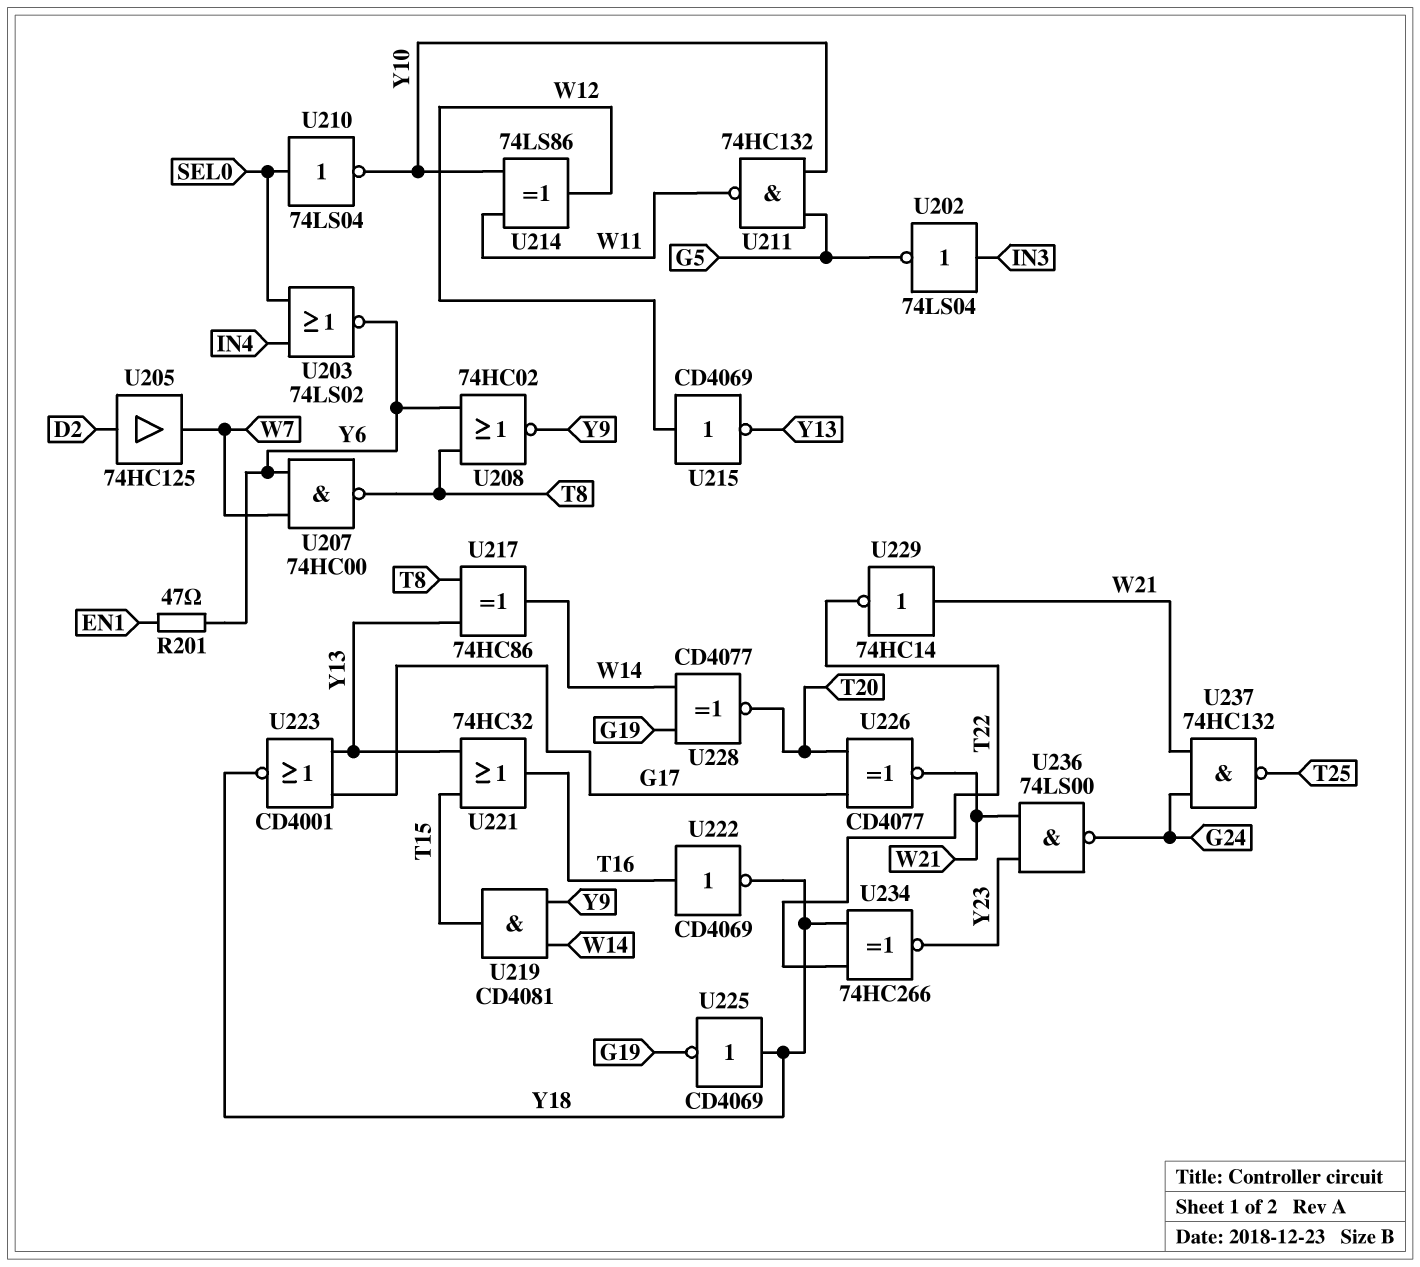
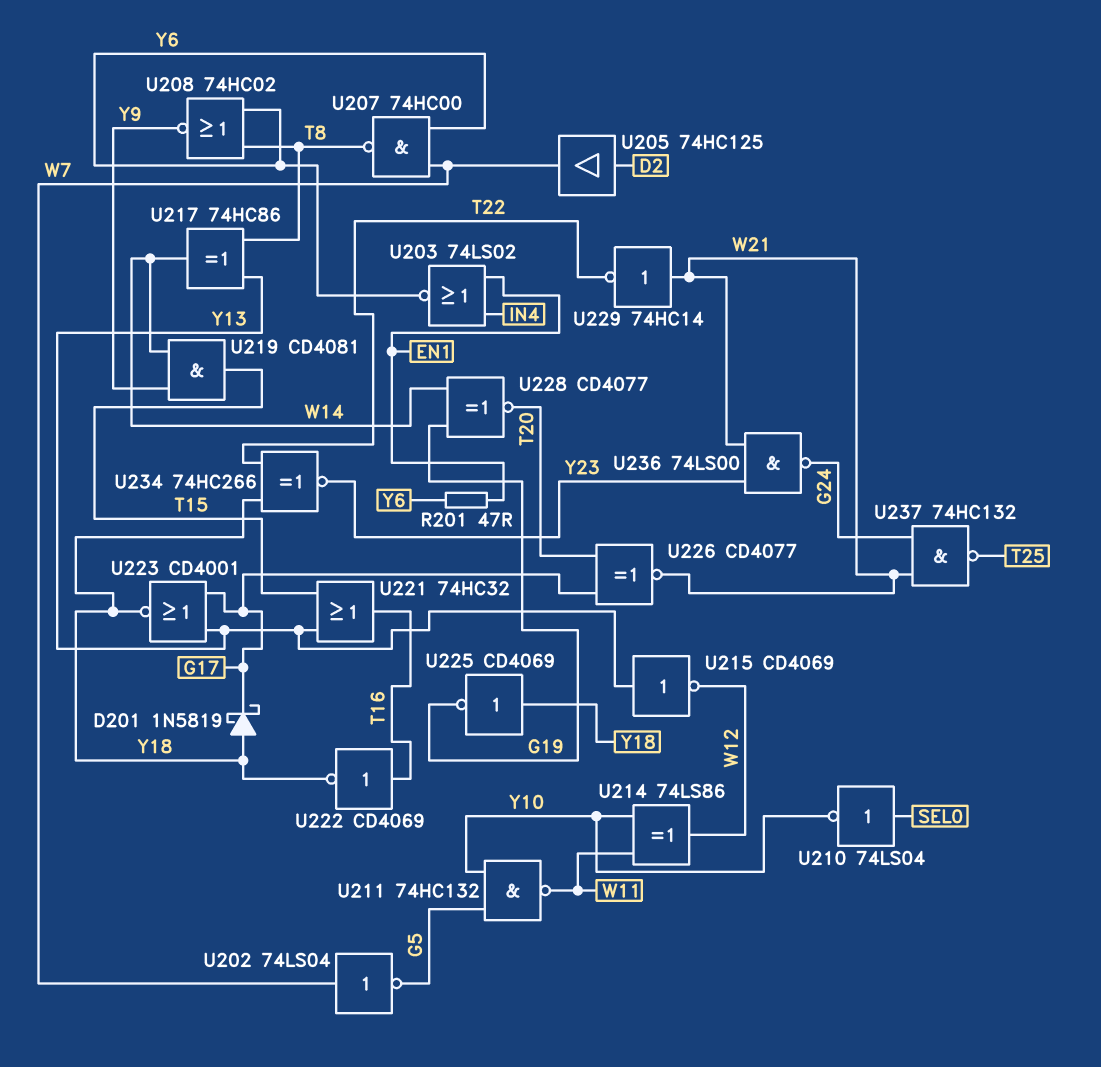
D201: none -> schottky 1N5819 (A Y18, K G17)
U202: NOT 74LS04 (in IN3, out G5) -> NOT 74LS04 (in W7, out G5)
U203: NOR 74LS02 (in IN4, in SEL0, out Y6) -> NOR 74LS02 (in EN1, in IN4, out Y6)
U215: NOT CD4069 (in W12, out Y13) -> NOT CD4069 (in Y13, out W12)

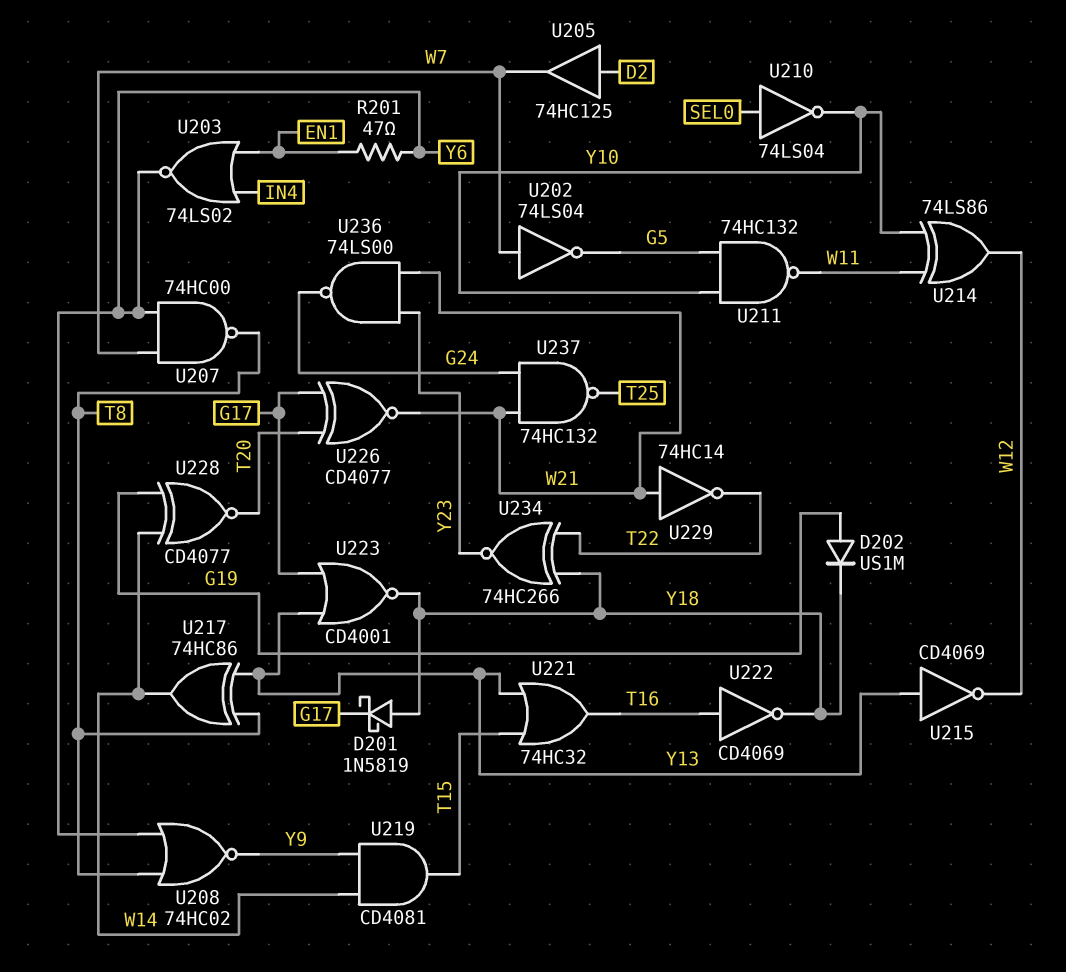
D202: none -> diode US1M (A G19, K Y18)
U225: NOT CD4069 (in Y18, out G19) -> none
--------
Aim of the exercise |
Give again, word for word, the lines above from the one with "U215: NOT CD4069" through the final line of the data, both ends included. Do not copy any picture.

Output of the task |
U215: NOT CD4069 (in W12, out Y13) -> NOT CD4069 (in Y13, out W12)

D202: none -> diode US1M (A G19, K Y18)
U225: NOT CD4069 (in Y18, out G19) -> none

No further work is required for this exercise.